ASSIGNMENT
When you reach the line below that has "BT3 pin TXD: D0 -> D1", start returning lines exactly, and stop after the line that has "MIC pin VCC: VIN -> none"; skip the pictures.

GIVEN RECORDS
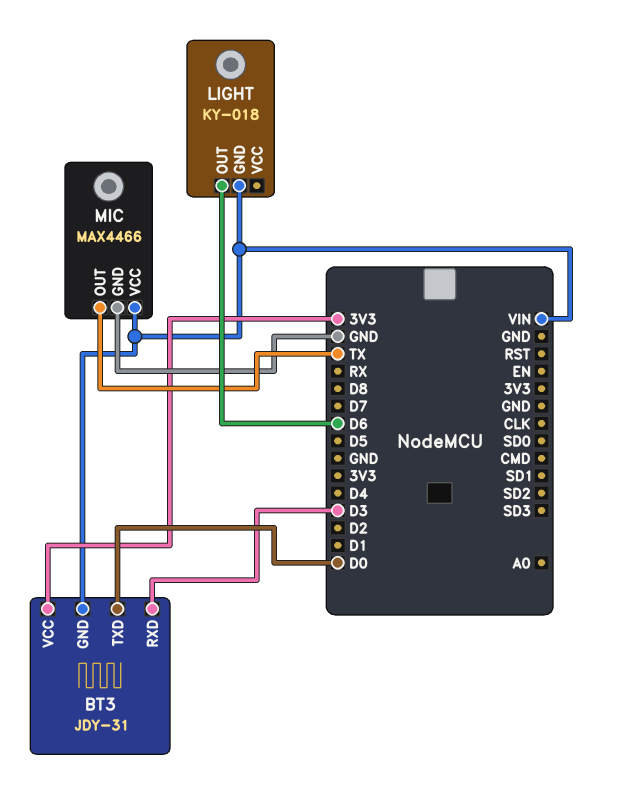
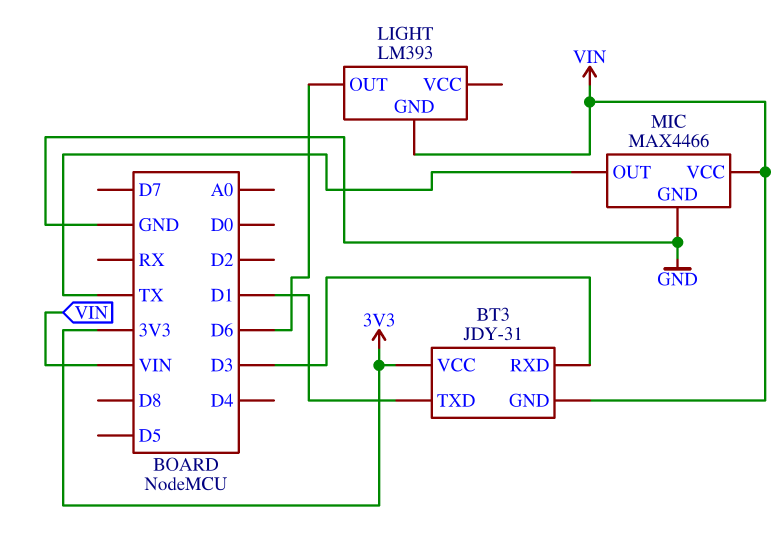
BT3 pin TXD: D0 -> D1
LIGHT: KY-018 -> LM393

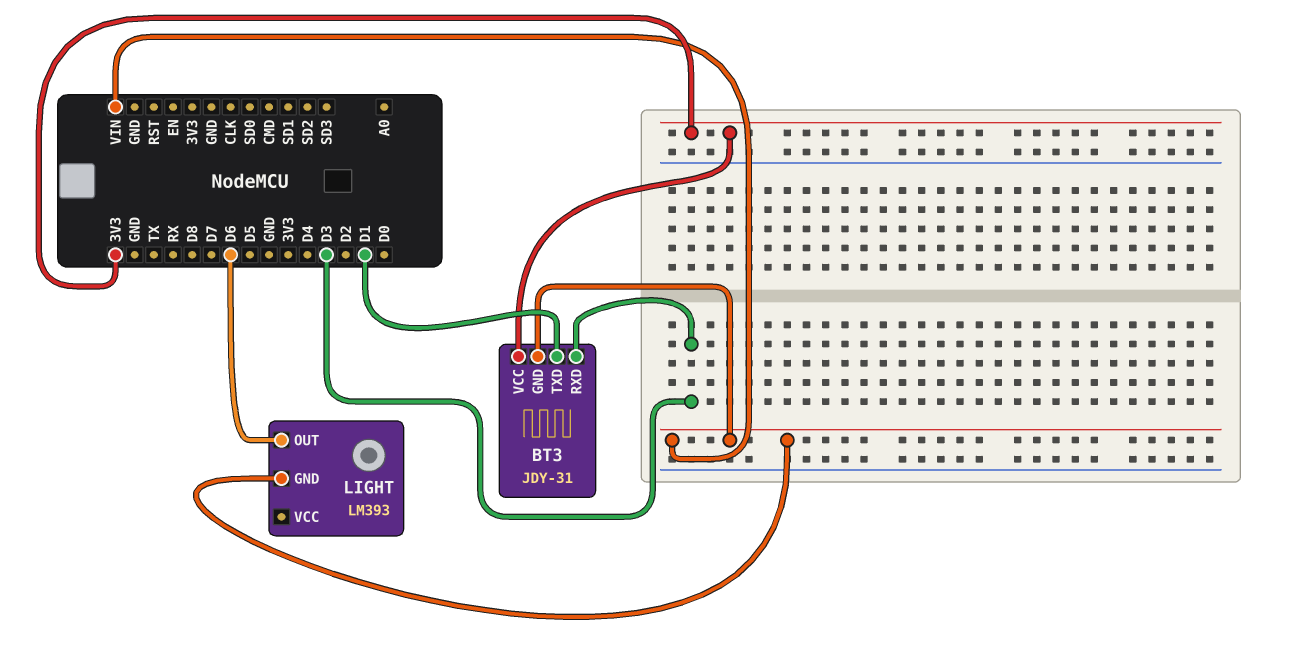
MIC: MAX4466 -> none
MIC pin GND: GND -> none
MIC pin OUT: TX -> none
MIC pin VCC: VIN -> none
* * *
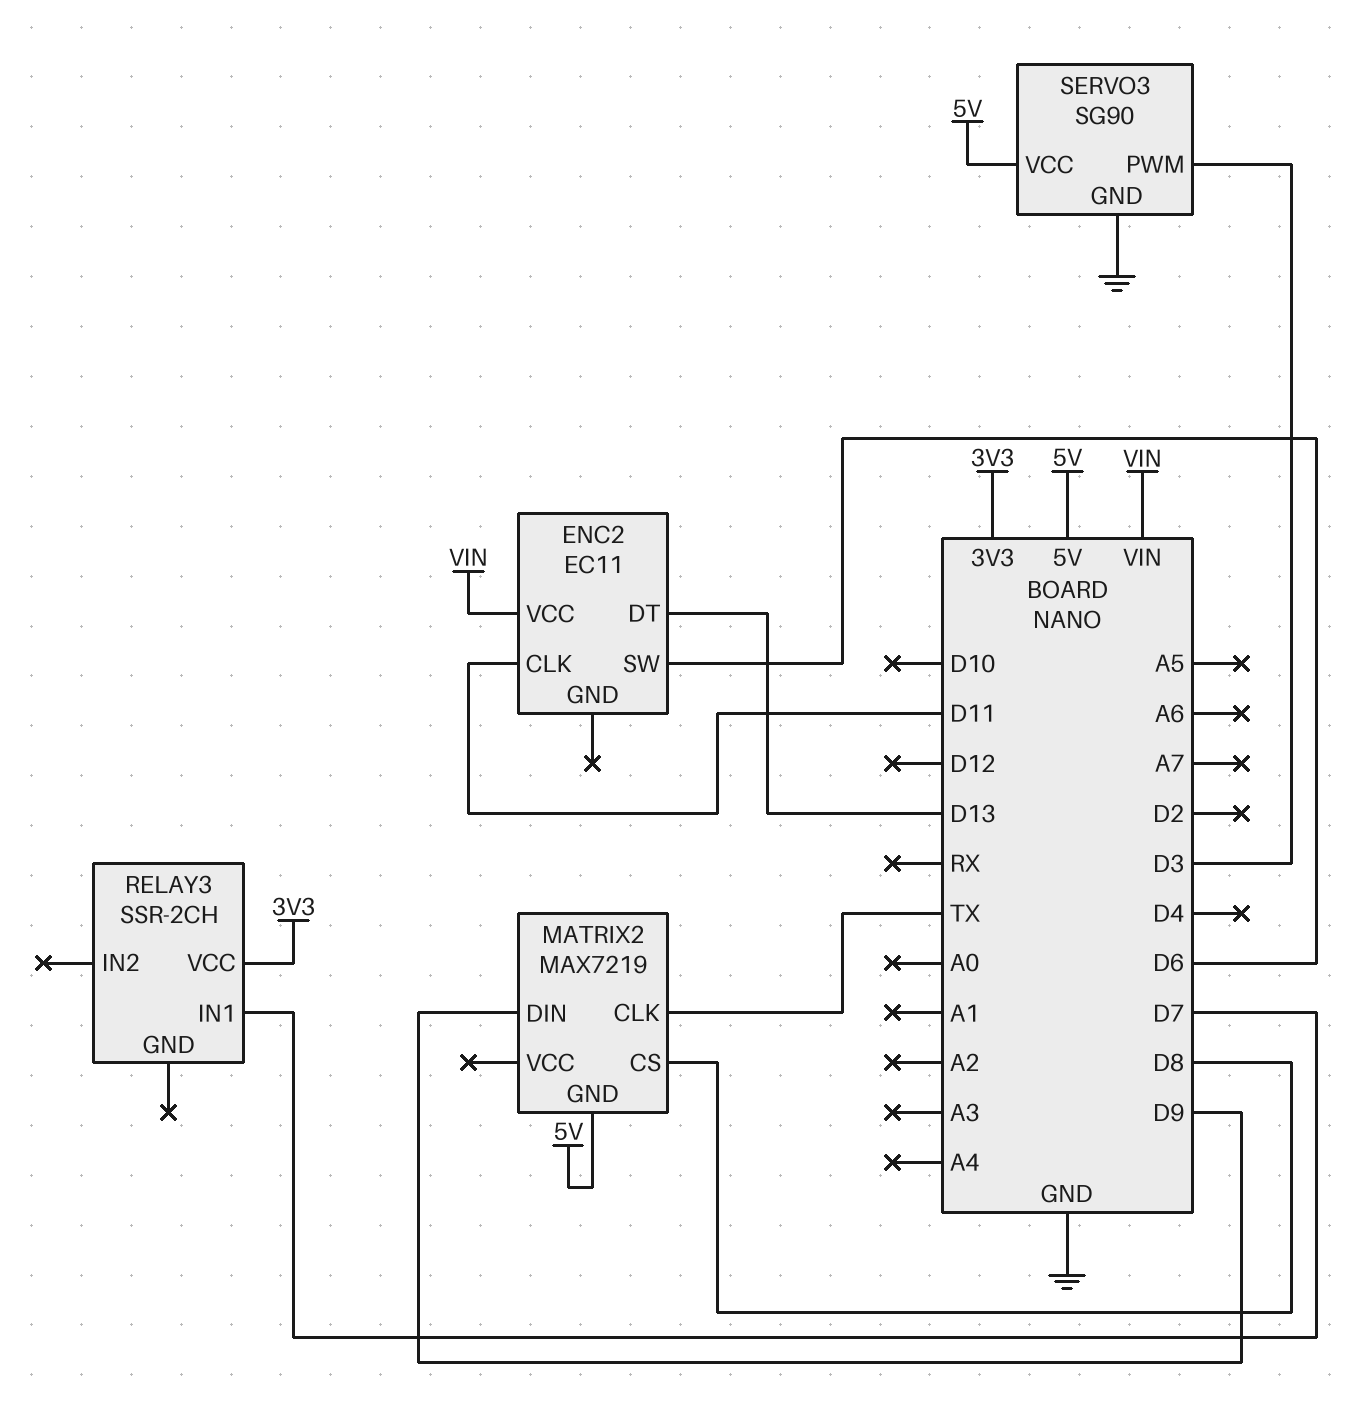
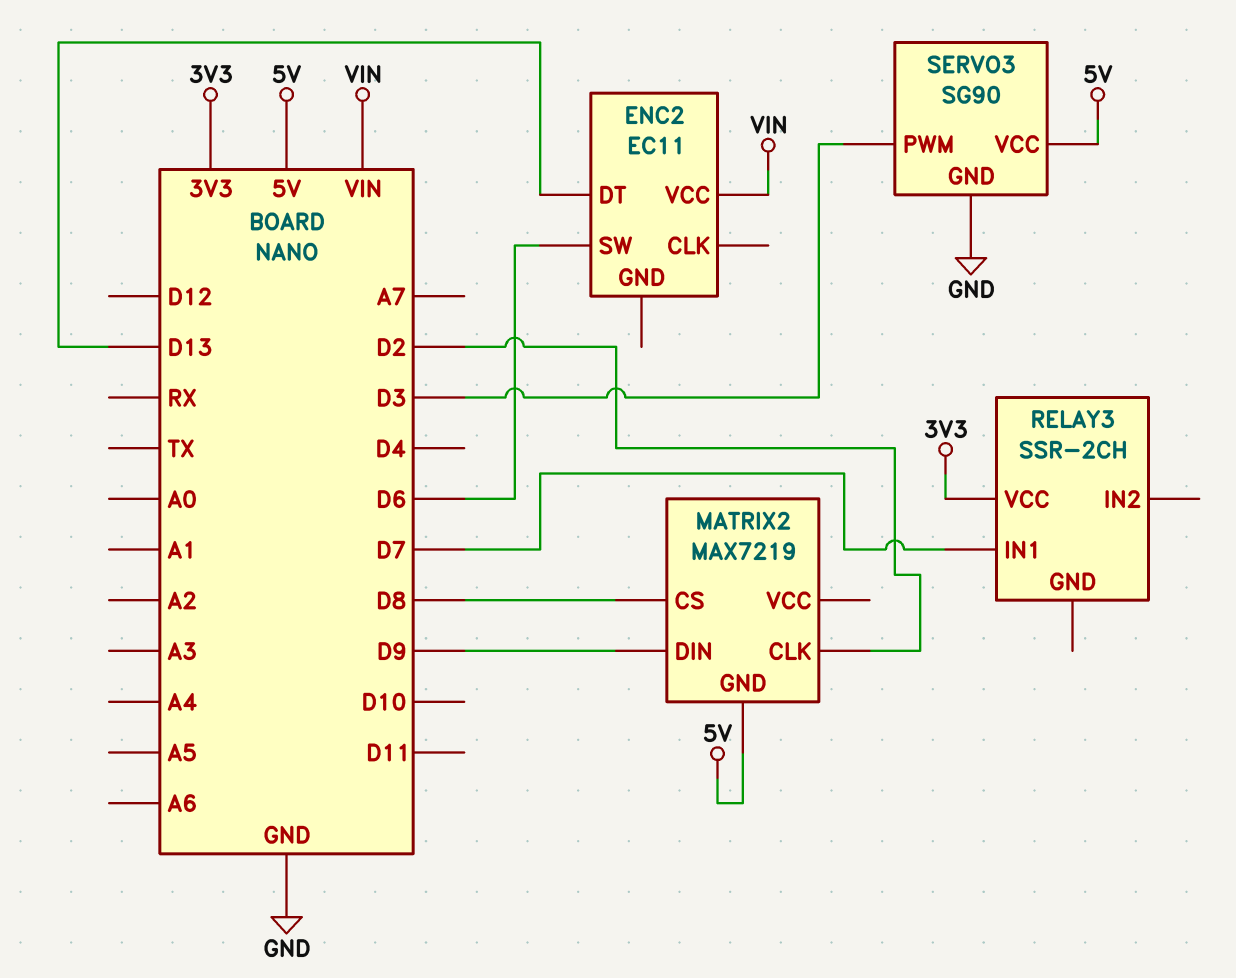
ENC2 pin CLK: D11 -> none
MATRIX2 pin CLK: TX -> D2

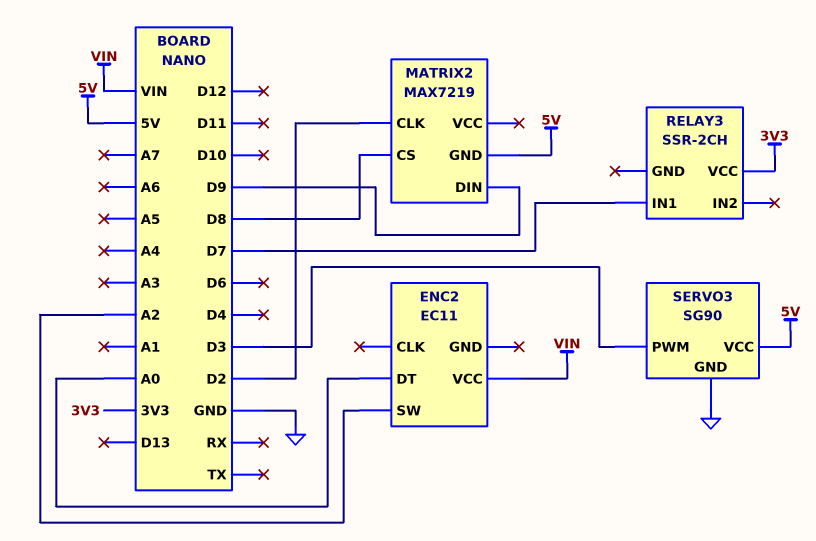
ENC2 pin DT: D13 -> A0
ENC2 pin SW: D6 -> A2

EXERCISE OUTPUT
BT3 pin TXD: D0 -> D1
LIGHT: KY-018 -> LM393

MIC: MAX4466 -> none
MIC pin GND: GND -> none
MIC pin OUT: TX -> none
MIC pin VCC: VIN -> none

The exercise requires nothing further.